*** THE INPUT ***
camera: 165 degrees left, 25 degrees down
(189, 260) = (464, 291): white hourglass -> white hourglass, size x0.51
*** End of THE INPUT ***
*** THE INPUT ***
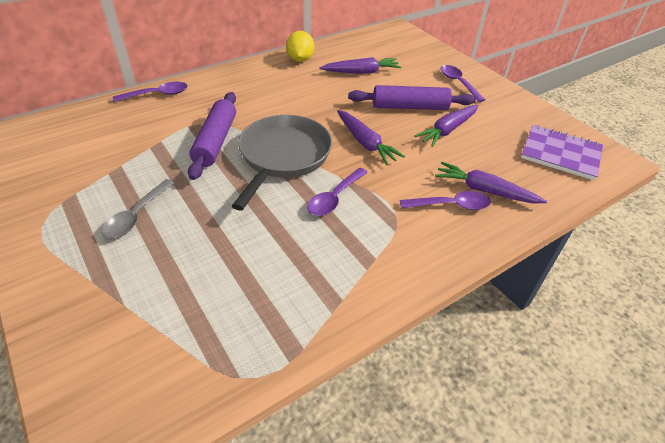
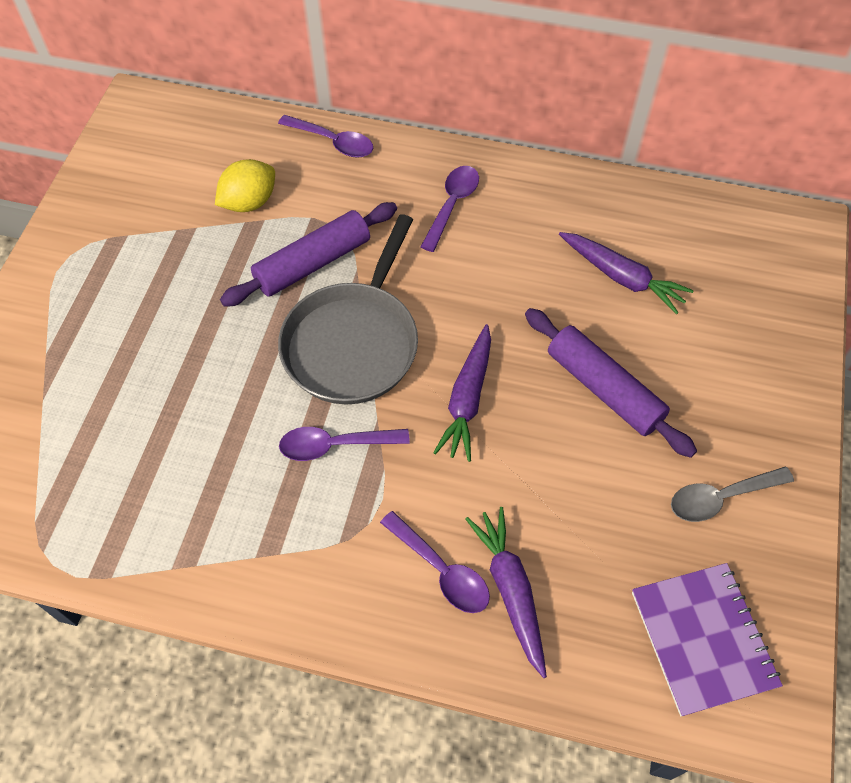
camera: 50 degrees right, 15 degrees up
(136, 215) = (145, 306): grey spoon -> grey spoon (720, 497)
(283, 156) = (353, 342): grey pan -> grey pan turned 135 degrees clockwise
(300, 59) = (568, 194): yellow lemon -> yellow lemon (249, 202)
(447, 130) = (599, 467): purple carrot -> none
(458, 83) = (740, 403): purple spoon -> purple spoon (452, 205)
*** End of THE INPUT ***
EXERCISE GOAL –
Output the lines above exactly, but only those between the line holding "(136, 215) = (145, 306): grey" and the line holding "(458, 83) = (740, 403): purple", inclusive.

SOLUTION TO THIS TASK –
(136, 215) = (145, 306): grey spoon -> grey spoon (720, 497)
(283, 156) = (353, 342): grey pan -> grey pan turned 135 degrees clockwise
(300, 59) = (568, 194): yellow lemon -> yellow lemon (249, 202)
(447, 130) = (599, 467): purple carrot -> none
(458, 83) = (740, 403): purple spoon -> purple spoon (452, 205)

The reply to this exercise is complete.